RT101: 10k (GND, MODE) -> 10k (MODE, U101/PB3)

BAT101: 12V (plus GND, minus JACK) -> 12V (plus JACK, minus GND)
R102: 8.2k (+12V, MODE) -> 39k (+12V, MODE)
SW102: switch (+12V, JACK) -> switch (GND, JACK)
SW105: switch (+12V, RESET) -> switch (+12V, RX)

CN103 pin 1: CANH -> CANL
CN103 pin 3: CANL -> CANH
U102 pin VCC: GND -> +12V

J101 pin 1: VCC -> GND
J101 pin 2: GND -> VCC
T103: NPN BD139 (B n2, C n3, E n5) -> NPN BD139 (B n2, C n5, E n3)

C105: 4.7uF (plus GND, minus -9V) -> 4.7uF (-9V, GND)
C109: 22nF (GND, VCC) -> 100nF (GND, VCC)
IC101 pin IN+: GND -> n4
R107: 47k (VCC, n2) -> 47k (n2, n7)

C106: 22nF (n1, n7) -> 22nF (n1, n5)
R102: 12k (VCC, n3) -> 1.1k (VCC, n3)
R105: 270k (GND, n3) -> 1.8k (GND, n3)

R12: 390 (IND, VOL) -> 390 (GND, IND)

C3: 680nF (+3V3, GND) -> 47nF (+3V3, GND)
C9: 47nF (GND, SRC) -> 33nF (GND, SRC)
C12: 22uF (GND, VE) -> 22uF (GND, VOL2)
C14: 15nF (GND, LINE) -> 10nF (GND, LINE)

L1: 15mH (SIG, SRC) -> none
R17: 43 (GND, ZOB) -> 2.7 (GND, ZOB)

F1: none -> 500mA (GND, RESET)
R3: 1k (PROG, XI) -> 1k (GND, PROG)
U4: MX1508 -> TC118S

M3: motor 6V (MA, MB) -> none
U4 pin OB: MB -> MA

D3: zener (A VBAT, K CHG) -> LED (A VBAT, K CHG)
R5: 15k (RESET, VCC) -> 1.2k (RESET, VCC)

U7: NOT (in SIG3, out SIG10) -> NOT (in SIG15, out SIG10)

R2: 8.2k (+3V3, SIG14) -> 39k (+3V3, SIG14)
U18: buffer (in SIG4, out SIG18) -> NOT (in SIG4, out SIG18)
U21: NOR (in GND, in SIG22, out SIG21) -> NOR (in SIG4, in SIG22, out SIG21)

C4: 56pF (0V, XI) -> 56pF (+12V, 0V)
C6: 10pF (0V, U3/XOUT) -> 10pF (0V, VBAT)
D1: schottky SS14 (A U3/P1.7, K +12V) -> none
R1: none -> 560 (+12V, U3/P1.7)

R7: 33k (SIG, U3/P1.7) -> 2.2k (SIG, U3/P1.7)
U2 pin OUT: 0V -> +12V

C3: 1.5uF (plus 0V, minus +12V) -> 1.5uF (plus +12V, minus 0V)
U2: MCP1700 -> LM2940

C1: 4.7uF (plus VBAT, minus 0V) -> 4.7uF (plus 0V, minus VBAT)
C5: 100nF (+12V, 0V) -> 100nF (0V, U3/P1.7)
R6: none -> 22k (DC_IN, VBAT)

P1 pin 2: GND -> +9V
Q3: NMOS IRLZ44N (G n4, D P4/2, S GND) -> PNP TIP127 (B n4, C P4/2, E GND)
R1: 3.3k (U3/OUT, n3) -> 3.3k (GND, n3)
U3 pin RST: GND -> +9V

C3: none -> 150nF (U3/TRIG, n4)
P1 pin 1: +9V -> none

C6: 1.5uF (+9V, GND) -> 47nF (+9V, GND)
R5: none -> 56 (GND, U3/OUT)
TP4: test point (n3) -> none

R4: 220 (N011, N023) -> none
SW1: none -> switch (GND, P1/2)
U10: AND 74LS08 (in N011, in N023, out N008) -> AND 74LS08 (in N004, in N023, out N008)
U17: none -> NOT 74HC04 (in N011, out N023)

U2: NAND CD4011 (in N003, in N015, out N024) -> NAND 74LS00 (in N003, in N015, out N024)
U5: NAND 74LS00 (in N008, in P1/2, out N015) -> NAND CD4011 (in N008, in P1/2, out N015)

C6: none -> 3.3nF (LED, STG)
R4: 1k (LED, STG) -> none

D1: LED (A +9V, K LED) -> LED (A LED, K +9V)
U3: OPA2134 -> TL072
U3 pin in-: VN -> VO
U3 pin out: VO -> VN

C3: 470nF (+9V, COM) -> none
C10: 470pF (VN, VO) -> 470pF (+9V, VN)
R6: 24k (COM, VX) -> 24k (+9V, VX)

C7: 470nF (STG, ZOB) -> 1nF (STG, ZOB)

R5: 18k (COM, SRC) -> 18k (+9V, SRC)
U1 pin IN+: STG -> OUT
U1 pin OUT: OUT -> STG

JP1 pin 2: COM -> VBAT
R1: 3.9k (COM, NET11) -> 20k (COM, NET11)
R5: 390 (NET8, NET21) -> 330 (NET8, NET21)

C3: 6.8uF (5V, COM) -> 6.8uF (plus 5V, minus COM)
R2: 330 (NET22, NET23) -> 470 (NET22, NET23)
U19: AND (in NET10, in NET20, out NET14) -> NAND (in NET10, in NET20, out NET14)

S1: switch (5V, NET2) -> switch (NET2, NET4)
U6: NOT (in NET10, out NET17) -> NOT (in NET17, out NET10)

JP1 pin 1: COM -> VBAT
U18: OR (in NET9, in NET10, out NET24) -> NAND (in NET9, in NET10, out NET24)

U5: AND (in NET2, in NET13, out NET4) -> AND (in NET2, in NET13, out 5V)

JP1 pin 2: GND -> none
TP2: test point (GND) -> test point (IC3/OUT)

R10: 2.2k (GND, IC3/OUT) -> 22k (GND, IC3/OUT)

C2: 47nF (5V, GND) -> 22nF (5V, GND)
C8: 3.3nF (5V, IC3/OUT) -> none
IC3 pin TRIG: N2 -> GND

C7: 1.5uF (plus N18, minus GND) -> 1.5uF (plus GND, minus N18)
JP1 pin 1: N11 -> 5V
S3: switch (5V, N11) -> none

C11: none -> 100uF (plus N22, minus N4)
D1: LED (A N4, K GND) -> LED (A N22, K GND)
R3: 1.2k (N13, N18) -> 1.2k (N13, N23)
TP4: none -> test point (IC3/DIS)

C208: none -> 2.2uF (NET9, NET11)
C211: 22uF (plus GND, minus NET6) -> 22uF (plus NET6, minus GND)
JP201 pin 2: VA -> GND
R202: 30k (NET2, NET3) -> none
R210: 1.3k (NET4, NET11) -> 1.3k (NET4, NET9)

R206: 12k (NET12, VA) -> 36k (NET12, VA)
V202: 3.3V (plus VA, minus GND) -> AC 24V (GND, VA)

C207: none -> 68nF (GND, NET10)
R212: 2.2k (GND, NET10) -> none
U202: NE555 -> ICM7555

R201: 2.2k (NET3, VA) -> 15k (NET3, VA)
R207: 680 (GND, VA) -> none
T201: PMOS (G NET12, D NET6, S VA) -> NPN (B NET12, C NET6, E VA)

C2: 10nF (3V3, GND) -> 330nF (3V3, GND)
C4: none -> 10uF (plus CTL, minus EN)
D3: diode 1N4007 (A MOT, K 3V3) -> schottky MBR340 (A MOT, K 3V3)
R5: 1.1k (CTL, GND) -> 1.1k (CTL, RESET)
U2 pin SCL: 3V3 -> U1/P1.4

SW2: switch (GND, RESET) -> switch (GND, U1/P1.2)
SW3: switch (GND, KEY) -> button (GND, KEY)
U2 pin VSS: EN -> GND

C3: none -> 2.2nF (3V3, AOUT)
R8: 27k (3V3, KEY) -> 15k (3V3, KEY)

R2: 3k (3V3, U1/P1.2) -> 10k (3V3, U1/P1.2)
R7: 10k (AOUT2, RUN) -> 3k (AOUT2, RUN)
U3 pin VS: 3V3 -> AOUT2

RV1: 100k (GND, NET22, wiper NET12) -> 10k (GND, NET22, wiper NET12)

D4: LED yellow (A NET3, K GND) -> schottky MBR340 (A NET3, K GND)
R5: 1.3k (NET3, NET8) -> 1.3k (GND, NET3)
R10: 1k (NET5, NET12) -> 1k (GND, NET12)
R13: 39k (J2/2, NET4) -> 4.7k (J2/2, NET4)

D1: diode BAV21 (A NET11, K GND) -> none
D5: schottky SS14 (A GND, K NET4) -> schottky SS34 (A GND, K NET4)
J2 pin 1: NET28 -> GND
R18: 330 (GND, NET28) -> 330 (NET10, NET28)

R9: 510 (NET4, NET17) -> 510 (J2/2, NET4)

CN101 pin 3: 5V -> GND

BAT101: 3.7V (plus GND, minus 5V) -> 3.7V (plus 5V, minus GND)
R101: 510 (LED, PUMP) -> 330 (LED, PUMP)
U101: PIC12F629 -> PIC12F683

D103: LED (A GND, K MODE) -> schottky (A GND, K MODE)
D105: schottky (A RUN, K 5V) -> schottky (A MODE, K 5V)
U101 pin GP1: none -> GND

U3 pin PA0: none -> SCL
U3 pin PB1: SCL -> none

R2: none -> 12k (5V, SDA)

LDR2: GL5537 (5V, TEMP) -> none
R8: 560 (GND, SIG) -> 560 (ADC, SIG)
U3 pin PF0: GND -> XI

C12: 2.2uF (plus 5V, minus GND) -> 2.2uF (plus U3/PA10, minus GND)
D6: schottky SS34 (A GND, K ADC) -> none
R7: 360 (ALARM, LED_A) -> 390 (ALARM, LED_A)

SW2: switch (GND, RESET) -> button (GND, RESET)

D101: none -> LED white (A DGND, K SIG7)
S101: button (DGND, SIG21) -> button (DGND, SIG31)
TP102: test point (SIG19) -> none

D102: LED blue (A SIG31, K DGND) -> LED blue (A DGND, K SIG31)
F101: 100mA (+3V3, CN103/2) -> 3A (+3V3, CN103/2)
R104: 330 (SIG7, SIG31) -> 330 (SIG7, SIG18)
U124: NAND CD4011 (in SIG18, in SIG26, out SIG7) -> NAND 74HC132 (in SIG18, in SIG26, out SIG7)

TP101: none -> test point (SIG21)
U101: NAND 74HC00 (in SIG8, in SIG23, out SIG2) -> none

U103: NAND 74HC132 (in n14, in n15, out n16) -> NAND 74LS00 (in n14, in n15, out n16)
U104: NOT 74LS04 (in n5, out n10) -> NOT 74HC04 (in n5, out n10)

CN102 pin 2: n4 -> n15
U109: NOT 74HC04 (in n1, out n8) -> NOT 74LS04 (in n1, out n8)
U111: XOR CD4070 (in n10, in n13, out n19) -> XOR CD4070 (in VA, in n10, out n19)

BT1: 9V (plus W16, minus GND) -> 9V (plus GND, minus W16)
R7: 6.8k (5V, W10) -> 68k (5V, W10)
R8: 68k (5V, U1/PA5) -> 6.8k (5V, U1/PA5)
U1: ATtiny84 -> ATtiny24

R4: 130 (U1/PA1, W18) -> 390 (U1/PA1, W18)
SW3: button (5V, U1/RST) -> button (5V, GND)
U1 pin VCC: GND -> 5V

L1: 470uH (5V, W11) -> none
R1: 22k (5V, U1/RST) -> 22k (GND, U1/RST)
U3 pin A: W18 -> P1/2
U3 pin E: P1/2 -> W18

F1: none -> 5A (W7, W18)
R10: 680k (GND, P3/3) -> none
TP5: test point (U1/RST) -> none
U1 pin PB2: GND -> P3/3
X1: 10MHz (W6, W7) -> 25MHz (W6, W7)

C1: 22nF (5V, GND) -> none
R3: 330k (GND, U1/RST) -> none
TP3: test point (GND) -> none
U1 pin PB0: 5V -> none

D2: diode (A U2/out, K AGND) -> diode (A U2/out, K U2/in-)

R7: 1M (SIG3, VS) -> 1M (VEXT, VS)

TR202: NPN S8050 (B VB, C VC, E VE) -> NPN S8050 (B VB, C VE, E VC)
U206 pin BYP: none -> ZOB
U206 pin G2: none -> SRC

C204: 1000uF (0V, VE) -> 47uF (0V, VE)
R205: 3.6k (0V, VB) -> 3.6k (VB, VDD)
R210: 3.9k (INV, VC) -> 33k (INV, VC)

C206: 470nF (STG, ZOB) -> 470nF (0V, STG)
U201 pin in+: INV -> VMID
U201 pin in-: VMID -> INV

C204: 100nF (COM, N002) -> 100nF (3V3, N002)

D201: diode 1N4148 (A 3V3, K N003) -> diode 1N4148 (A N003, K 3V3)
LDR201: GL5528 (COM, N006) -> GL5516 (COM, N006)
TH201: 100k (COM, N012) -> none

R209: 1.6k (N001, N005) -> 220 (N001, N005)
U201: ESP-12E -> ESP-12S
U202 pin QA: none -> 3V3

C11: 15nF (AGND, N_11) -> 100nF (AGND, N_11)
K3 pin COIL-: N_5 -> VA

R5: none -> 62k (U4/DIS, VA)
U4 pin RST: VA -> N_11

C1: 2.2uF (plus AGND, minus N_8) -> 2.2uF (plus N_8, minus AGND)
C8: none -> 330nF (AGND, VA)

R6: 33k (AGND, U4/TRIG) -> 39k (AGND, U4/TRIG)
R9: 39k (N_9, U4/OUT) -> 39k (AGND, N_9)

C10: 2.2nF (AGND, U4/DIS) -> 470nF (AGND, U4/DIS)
■ ■ ■
Among the lines above, return each one holding the string "point".

Task response =
TP4: test point (n3) -> none
TP2: test point (GND) -> test point (IC3/OUT)
TP4: none -> test point (IC3/DIS)
TP102: test point (SIG19) -> none
TP101: none -> test point (SIG21)
TP5: test point (U1/RST) -> none
TP3: test point (GND) -> none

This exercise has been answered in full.